Object change descriptions:

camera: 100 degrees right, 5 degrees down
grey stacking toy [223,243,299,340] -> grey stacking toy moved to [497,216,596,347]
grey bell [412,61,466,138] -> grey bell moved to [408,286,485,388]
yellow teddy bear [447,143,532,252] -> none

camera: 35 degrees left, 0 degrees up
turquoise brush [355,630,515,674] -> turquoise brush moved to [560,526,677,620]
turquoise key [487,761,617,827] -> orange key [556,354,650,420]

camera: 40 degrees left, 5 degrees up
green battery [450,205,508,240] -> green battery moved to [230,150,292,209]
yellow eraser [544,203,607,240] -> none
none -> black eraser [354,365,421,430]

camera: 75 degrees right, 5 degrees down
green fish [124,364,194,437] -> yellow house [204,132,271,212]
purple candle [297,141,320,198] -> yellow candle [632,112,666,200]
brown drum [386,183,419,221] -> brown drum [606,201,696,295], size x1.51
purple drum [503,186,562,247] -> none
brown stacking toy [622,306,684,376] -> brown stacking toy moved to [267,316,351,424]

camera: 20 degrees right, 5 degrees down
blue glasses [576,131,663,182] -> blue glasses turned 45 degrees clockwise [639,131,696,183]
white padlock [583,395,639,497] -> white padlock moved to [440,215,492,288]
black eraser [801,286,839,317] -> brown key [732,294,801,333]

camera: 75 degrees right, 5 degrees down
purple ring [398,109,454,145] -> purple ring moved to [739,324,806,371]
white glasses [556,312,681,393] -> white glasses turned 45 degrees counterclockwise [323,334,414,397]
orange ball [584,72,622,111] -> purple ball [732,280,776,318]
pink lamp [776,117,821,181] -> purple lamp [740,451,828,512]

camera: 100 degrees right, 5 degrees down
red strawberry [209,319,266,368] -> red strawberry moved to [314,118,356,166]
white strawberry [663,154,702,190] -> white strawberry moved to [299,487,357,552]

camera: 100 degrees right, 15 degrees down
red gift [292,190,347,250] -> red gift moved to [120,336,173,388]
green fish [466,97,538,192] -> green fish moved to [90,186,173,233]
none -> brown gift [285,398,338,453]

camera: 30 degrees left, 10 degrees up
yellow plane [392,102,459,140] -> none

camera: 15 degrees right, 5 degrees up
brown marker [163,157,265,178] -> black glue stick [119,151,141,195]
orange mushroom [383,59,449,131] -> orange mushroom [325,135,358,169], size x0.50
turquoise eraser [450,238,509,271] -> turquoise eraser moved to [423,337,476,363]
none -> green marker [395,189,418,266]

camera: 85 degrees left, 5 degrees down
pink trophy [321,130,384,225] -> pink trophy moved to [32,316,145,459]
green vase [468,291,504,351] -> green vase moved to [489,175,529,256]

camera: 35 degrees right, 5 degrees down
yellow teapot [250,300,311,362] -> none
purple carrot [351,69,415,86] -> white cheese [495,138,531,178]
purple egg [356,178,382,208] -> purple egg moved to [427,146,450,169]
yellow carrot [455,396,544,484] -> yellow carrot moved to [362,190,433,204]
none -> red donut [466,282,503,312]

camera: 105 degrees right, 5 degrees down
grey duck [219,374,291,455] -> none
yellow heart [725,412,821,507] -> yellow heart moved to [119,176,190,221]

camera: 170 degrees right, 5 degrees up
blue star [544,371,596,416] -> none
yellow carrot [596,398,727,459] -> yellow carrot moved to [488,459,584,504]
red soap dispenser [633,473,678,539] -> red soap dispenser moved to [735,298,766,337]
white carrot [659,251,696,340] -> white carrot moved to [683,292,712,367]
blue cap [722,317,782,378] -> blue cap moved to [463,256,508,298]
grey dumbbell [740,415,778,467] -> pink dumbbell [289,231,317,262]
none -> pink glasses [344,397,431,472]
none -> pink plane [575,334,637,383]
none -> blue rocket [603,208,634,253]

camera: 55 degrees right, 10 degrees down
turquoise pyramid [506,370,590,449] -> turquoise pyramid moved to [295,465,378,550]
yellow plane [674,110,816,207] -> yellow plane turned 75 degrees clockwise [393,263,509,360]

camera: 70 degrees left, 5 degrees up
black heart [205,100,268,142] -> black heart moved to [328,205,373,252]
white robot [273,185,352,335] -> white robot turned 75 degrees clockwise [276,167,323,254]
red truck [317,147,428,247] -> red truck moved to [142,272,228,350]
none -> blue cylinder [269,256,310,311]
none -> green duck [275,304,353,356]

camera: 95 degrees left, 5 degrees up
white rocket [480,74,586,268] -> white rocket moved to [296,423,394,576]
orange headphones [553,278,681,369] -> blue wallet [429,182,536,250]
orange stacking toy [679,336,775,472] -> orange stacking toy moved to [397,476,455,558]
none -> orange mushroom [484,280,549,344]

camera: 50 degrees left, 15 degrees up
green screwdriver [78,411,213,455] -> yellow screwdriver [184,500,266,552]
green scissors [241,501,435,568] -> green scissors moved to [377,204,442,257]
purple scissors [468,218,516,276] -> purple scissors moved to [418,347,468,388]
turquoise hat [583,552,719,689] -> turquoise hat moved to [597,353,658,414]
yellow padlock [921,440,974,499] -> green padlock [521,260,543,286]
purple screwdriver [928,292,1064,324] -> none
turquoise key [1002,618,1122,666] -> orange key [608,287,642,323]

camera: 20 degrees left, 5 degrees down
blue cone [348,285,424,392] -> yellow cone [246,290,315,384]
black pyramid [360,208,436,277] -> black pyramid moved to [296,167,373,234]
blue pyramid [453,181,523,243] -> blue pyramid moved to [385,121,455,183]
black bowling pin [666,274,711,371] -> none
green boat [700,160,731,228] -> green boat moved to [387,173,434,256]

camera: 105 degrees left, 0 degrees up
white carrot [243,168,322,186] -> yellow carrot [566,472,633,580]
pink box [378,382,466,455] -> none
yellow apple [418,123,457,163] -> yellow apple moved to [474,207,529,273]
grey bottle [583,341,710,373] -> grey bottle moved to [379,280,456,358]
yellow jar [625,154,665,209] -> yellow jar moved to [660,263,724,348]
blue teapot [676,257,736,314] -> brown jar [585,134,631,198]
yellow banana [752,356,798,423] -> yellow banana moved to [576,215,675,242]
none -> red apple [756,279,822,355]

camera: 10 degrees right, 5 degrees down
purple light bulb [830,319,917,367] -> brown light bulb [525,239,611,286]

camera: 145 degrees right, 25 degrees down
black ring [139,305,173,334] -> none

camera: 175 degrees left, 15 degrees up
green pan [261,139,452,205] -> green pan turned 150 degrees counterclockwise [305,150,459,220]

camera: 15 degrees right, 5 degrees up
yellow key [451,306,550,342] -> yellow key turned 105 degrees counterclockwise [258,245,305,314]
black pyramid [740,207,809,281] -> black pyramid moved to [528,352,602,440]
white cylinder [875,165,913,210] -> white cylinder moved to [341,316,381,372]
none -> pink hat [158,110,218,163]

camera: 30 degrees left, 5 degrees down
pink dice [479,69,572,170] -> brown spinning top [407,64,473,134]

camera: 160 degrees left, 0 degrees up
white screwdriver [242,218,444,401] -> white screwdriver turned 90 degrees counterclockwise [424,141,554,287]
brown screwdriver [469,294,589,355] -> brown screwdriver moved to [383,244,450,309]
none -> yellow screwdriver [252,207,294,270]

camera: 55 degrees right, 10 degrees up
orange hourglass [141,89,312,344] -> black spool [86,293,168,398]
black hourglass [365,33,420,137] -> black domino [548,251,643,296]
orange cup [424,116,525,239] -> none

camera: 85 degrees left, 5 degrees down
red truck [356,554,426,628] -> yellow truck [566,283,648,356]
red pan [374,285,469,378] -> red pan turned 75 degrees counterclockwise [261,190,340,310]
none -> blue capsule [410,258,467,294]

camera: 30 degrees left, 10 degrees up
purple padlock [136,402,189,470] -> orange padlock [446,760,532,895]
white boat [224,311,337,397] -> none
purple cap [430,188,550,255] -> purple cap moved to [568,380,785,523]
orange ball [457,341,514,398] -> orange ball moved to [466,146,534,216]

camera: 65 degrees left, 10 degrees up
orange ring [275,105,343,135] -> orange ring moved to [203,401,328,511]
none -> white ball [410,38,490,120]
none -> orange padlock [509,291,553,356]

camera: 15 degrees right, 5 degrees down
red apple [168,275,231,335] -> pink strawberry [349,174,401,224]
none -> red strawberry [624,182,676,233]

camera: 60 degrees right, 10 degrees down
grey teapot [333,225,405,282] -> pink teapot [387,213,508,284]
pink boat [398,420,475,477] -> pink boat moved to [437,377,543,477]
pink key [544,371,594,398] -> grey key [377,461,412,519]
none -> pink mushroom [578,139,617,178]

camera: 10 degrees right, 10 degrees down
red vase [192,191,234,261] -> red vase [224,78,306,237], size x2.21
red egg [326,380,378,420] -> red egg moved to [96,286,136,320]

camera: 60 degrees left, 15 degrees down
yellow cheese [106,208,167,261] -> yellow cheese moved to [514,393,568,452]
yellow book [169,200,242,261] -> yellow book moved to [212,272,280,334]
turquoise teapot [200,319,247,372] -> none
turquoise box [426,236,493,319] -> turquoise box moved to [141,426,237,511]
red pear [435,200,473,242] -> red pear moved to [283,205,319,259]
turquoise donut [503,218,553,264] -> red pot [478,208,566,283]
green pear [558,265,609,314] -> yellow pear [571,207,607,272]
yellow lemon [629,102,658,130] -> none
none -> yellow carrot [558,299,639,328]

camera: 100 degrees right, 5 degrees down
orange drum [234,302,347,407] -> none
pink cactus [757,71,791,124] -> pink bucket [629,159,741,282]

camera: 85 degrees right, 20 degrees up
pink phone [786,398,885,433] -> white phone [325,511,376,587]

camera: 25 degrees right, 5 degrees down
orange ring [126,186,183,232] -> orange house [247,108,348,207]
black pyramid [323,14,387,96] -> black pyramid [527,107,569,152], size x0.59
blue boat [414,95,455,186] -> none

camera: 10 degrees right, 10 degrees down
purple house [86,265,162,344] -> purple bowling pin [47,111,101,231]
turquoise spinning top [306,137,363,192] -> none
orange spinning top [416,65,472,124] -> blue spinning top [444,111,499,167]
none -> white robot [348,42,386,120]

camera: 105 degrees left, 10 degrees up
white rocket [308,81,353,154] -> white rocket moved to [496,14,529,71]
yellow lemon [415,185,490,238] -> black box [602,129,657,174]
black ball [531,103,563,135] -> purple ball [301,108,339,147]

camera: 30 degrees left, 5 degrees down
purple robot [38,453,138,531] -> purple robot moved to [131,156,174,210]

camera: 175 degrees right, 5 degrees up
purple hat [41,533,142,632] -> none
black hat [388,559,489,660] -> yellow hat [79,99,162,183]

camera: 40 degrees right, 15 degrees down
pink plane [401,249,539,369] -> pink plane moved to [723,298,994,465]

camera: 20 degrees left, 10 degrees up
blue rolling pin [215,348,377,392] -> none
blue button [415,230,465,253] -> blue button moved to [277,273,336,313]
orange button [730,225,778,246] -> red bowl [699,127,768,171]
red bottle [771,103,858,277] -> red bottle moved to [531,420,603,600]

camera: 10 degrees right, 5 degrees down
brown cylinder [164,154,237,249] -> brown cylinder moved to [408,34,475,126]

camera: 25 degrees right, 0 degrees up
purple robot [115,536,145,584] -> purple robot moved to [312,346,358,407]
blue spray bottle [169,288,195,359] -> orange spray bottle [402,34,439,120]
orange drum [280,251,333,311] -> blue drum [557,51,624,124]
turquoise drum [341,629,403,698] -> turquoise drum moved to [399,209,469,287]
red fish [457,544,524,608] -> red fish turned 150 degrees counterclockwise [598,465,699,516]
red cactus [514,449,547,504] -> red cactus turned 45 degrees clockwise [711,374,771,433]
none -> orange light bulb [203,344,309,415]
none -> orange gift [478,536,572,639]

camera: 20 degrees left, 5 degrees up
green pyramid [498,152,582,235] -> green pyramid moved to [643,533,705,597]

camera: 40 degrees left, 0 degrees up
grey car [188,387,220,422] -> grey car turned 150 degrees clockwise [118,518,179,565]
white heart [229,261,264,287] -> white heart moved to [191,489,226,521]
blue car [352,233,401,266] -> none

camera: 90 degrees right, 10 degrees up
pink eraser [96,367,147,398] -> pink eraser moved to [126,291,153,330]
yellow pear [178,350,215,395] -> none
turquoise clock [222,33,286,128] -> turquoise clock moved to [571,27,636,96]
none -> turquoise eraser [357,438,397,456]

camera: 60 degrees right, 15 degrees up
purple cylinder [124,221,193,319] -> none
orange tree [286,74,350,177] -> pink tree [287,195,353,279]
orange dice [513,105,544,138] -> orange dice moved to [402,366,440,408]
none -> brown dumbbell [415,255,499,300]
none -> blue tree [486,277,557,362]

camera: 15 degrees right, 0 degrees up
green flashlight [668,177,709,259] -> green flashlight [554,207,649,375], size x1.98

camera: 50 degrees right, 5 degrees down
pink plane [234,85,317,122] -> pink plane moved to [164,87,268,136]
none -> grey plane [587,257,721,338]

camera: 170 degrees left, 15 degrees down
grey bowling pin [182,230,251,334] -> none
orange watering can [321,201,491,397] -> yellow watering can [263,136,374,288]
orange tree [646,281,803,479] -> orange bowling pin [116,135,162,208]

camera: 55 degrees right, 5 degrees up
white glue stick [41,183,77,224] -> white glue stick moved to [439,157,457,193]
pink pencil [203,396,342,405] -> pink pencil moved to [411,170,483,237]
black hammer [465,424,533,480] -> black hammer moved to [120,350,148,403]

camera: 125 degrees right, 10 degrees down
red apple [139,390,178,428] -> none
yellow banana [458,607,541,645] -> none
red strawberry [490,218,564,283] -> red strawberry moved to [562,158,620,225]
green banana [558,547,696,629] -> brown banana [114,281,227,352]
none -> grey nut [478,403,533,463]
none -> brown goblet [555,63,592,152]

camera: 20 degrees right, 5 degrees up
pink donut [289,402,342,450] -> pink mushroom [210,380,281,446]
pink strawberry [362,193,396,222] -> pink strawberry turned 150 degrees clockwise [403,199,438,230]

# Brief
Pick out and copy the lines of the entries that hold the string "house".

# Solution for this problem
green fish [124,364,194,437] -> yellow house [204,132,271,212]
orange ring [126,186,183,232] -> orange house [247,108,348,207]
purple house [86,265,162,344] -> purple bowling pin [47,111,101,231]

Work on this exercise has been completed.